### WHAT IS EXPECTED
Recast the entries below as a Markdown table with the columns Row and Line, one numbered row per line, skipping any blank lines. Leave the pictures out of your answer.

### Data items
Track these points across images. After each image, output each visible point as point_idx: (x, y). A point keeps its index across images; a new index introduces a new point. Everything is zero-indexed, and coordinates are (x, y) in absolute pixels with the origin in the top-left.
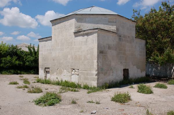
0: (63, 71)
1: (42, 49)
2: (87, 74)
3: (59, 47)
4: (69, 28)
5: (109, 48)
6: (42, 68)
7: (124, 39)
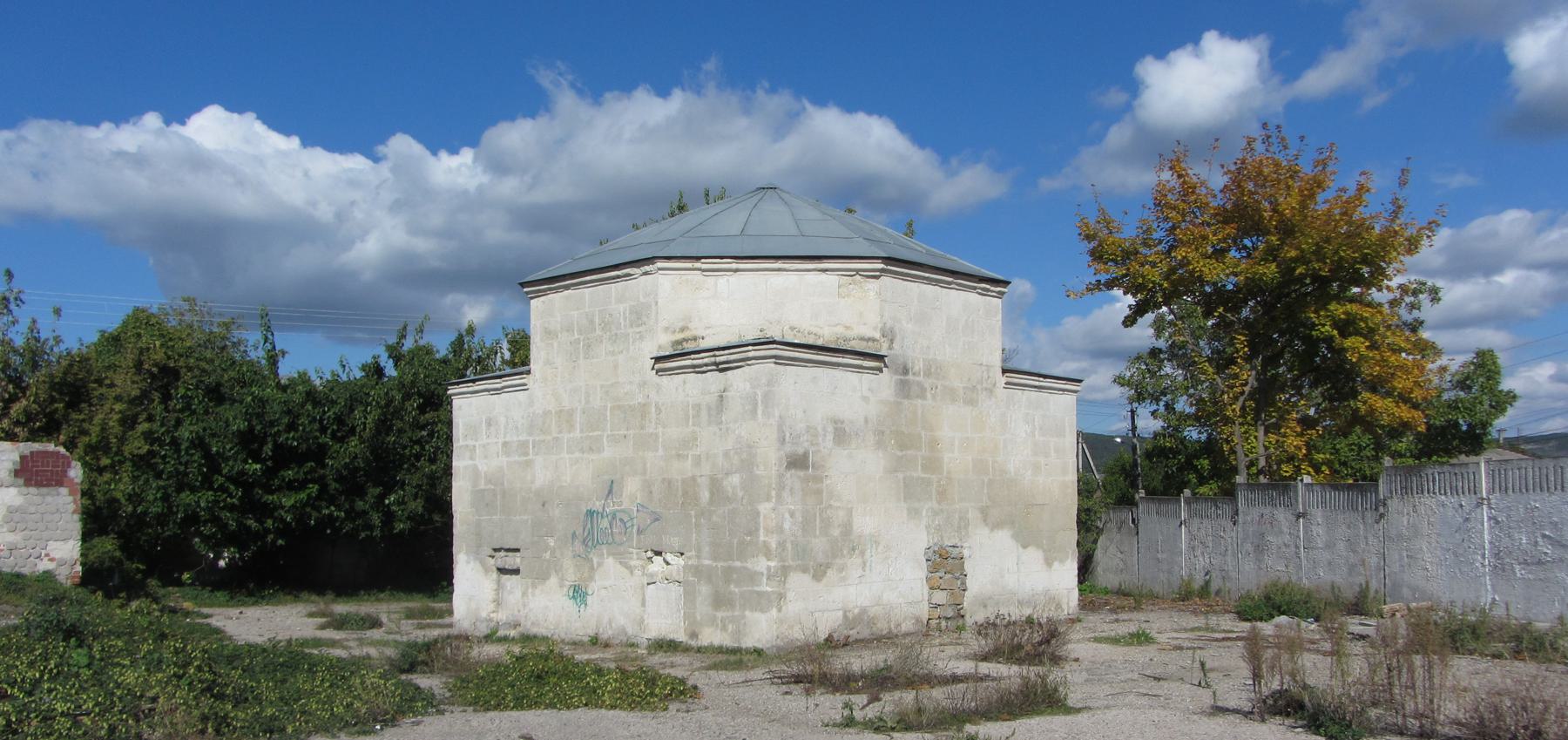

### COMPLETE RESPONSE
| Row | Line |
|---|---|
| 1 | Track these points across images. After each image, output each visible point as point_idx: (x, y). A point keeps its index across images; a new index introduces a new point. Everything is zero-indexed, and coordinates are (x, y) in absolute pixels with the origin in the top-left. |
| 2 | 0: (63, 71) |
| 3 | 1: (42, 49) |
| 4 | 2: (87, 74) |
| 5 | 3: (59, 47) |
| 6 | 4: (69, 28) |
| 7 | 5: (109, 48) |
| 8 | 6: (42, 68) |
| 9 | 7: (124, 39) |